* start DATA RECORDS *
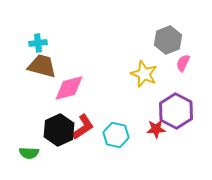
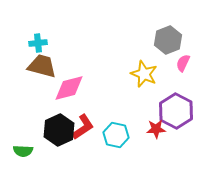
green semicircle: moved 6 px left, 2 px up
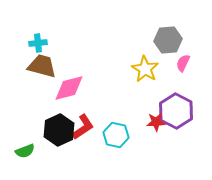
gray hexagon: rotated 16 degrees clockwise
yellow star: moved 1 px right, 5 px up; rotated 8 degrees clockwise
red star: moved 7 px up
green semicircle: moved 2 px right; rotated 24 degrees counterclockwise
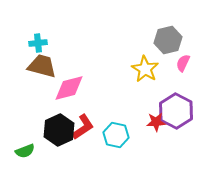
gray hexagon: rotated 8 degrees counterclockwise
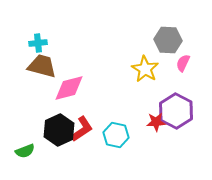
gray hexagon: rotated 16 degrees clockwise
red L-shape: moved 1 px left, 2 px down
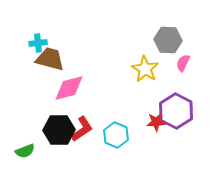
brown trapezoid: moved 8 px right, 7 px up
black hexagon: rotated 24 degrees clockwise
cyan hexagon: rotated 10 degrees clockwise
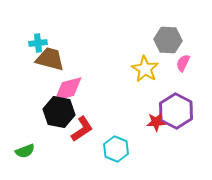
pink diamond: moved 1 px left, 1 px down
black hexagon: moved 18 px up; rotated 12 degrees clockwise
cyan hexagon: moved 14 px down
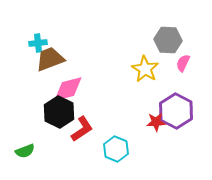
brown trapezoid: rotated 36 degrees counterclockwise
black hexagon: rotated 16 degrees clockwise
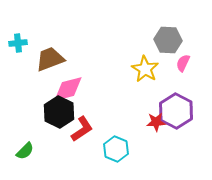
cyan cross: moved 20 px left
green semicircle: rotated 24 degrees counterclockwise
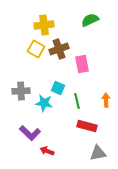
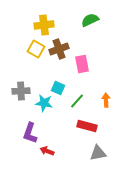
green line: rotated 56 degrees clockwise
purple L-shape: rotated 65 degrees clockwise
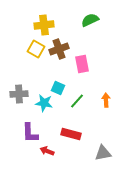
gray cross: moved 2 px left, 3 px down
red rectangle: moved 16 px left, 8 px down
purple L-shape: rotated 20 degrees counterclockwise
gray triangle: moved 5 px right
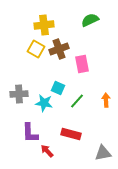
red arrow: rotated 24 degrees clockwise
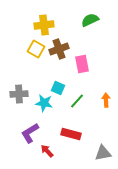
purple L-shape: rotated 60 degrees clockwise
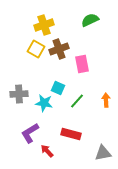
yellow cross: rotated 12 degrees counterclockwise
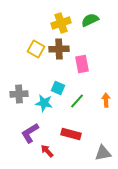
yellow cross: moved 17 px right, 2 px up
brown cross: rotated 18 degrees clockwise
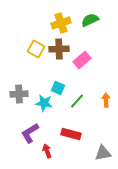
pink rectangle: moved 4 px up; rotated 60 degrees clockwise
red arrow: rotated 24 degrees clockwise
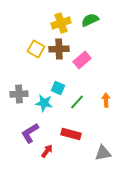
green line: moved 1 px down
red arrow: rotated 56 degrees clockwise
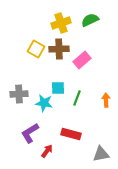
cyan square: rotated 24 degrees counterclockwise
green line: moved 4 px up; rotated 21 degrees counterclockwise
gray triangle: moved 2 px left, 1 px down
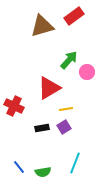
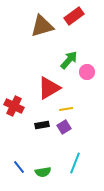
black rectangle: moved 3 px up
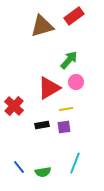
pink circle: moved 11 px left, 10 px down
red cross: rotated 18 degrees clockwise
purple square: rotated 24 degrees clockwise
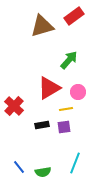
pink circle: moved 2 px right, 10 px down
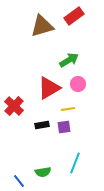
green arrow: rotated 18 degrees clockwise
pink circle: moved 8 px up
yellow line: moved 2 px right
blue line: moved 14 px down
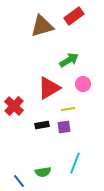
pink circle: moved 5 px right
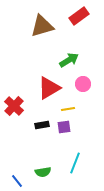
red rectangle: moved 5 px right
blue line: moved 2 px left
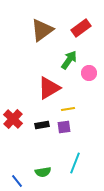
red rectangle: moved 2 px right, 12 px down
brown triangle: moved 4 px down; rotated 20 degrees counterclockwise
green arrow: rotated 24 degrees counterclockwise
pink circle: moved 6 px right, 11 px up
red cross: moved 1 px left, 13 px down
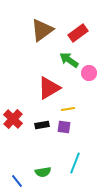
red rectangle: moved 3 px left, 5 px down
green arrow: rotated 90 degrees counterclockwise
purple square: rotated 16 degrees clockwise
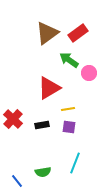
brown triangle: moved 5 px right, 3 px down
purple square: moved 5 px right
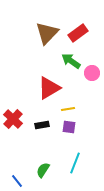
brown triangle: rotated 10 degrees counterclockwise
green arrow: moved 2 px right, 1 px down
pink circle: moved 3 px right
green semicircle: moved 2 px up; rotated 133 degrees clockwise
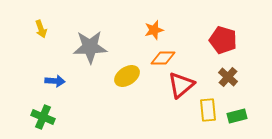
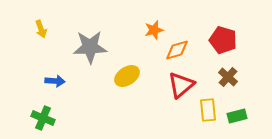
orange diamond: moved 14 px right, 8 px up; rotated 15 degrees counterclockwise
green cross: moved 1 px down
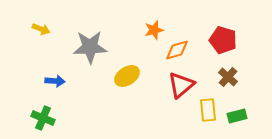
yellow arrow: rotated 48 degrees counterclockwise
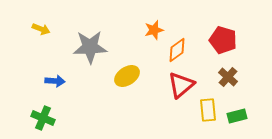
orange diamond: rotated 20 degrees counterclockwise
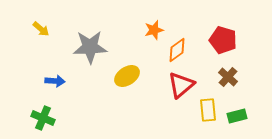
yellow arrow: rotated 18 degrees clockwise
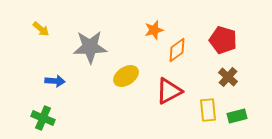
yellow ellipse: moved 1 px left
red triangle: moved 12 px left, 6 px down; rotated 12 degrees clockwise
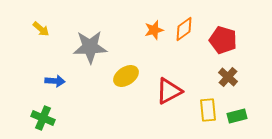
orange diamond: moved 7 px right, 21 px up
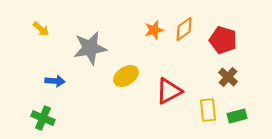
gray star: moved 1 px down; rotated 8 degrees counterclockwise
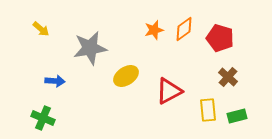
red pentagon: moved 3 px left, 2 px up
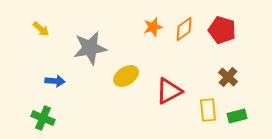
orange star: moved 1 px left, 3 px up
red pentagon: moved 2 px right, 8 px up
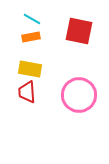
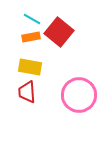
red square: moved 20 px left, 1 px down; rotated 28 degrees clockwise
yellow rectangle: moved 2 px up
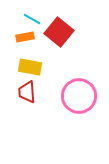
orange rectangle: moved 6 px left
pink circle: moved 1 px down
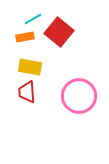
cyan line: moved 1 px right; rotated 60 degrees counterclockwise
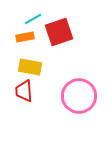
red square: rotated 32 degrees clockwise
red trapezoid: moved 3 px left, 1 px up
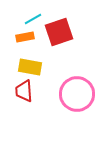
pink circle: moved 2 px left, 2 px up
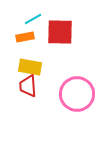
red square: moved 1 px right; rotated 20 degrees clockwise
red trapezoid: moved 4 px right, 5 px up
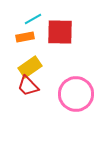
yellow rectangle: rotated 45 degrees counterclockwise
red trapezoid: rotated 40 degrees counterclockwise
pink circle: moved 1 px left
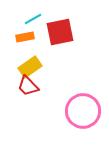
red square: rotated 12 degrees counterclockwise
pink circle: moved 7 px right, 17 px down
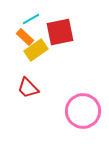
cyan line: moved 2 px left
orange rectangle: rotated 54 degrees clockwise
yellow rectangle: moved 6 px right, 17 px up
red trapezoid: moved 2 px down
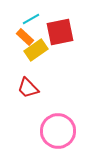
pink circle: moved 25 px left, 20 px down
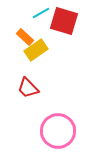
cyan line: moved 10 px right, 6 px up
red square: moved 4 px right, 11 px up; rotated 28 degrees clockwise
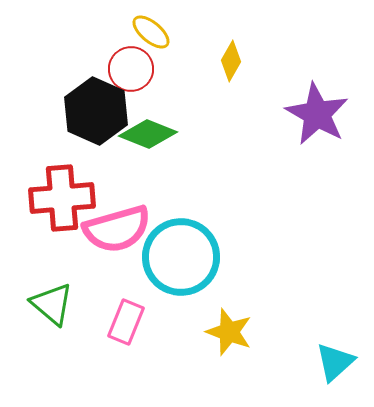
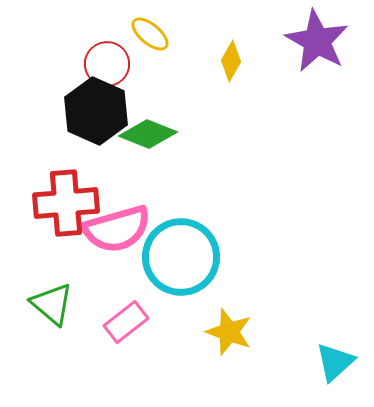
yellow ellipse: moved 1 px left, 2 px down
red circle: moved 24 px left, 5 px up
purple star: moved 73 px up
red cross: moved 4 px right, 5 px down
pink rectangle: rotated 30 degrees clockwise
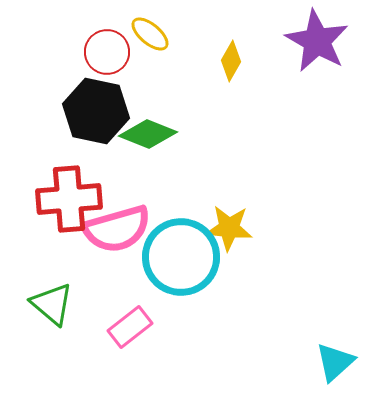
red circle: moved 12 px up
black hexagon: rotated 12 degrees counterclockwise
red cross: moved 3 px right, 4 px up
pink rectangle: moved 4 px right, 5 px down
yellow star: moved 104 px up; rotated 15 degrees counterclockwise
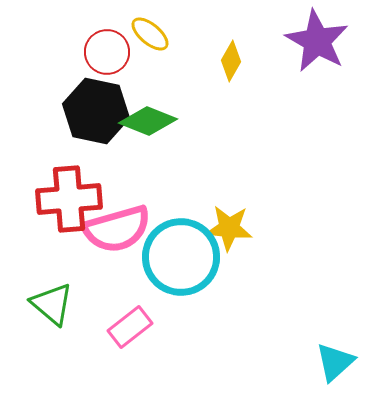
green diamond: moved 13 px up
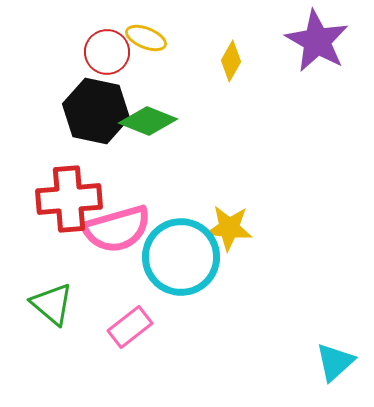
yellow ellipse: moved 4 px left, 4 px down; rotated 18 degrees counterclockwise
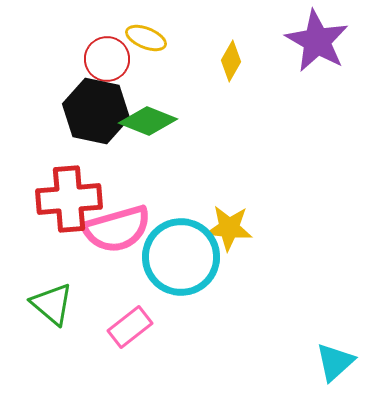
red circle: moved 7 px down
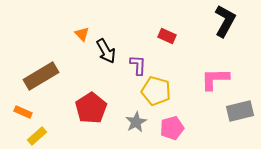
* end DATA RECORDS *
Repeat word for word the stretch of rows above from the one containing "red rectangle: moved 3 px left, 5 px down" through the one containing "pink circle: moved 7 px right, 17 px down", leaving out the pictures.

> **THE REPLY**
red rectangle: moved 3 px left, 5 px down
green arrow: rotated 90 degrees counterclockwise
purple square: rotated 16 degrees clockwise
brown triangle: moved 5 px right, 3 px down
purple square: moved 5 px right
brown triangle: rotated 10 degrees counterclockwise
green arrow: moved 2 px right, 1 px down
pink circle: moved 3 px right
green semicircle: moved 2 px up; rotated 133 degrees clockwise
orange diamond: moved 14 px right, 8 px up; rotated 15 degrees counterclockwise
green cross: moved 1 px down
yellow arrow: rotated 48 degrees counterclockwise
orange diamond: rotated 20 degrees counterclockwise
yellow arrow: rotated 18 degrees clockwise
yellow ellipse: moved 1 px left
red triangle: moved 12 px left, 6 px down; rotated 12 degrees clockwise
orange diamond: moved 7 px right, 21 px up
gray star: moved 1 px down; rotated 8 degrees counterclockwise
red pentagon: moved 3 px left, 2 px up
orange star: moved 1 px left, 3 px up
red pentagon: moved 2 px right, 8 px up
red square: moved 20 px left, 1 px down; rotated 28 degrees clockwise
yellow rectangle: moved 2 px up
orange rectangle: moved 6 px left
pink circle: moved 1 px down
cyan line: moved 1 px right; rotated 60 degrees counterclockwise
red square: rotated 32 degrees clockwise
red trapezoid: moved 3 px left, 1 px up
pink circle: moved 2 px left, 2 px up
red square: moved 1 px right; rotated 20 degrees clockwise
red trapezoid: moved 4 px right, 5 px up
yellow rectangle: rotated 45 degrees counterclockwise
red trapezoid: rotated 40 degrees counterclockwise
pink circle: moved 1 px left
red square: rotated 12 degrees counterclockwise
pink circle: moved 7 px right, 17 px down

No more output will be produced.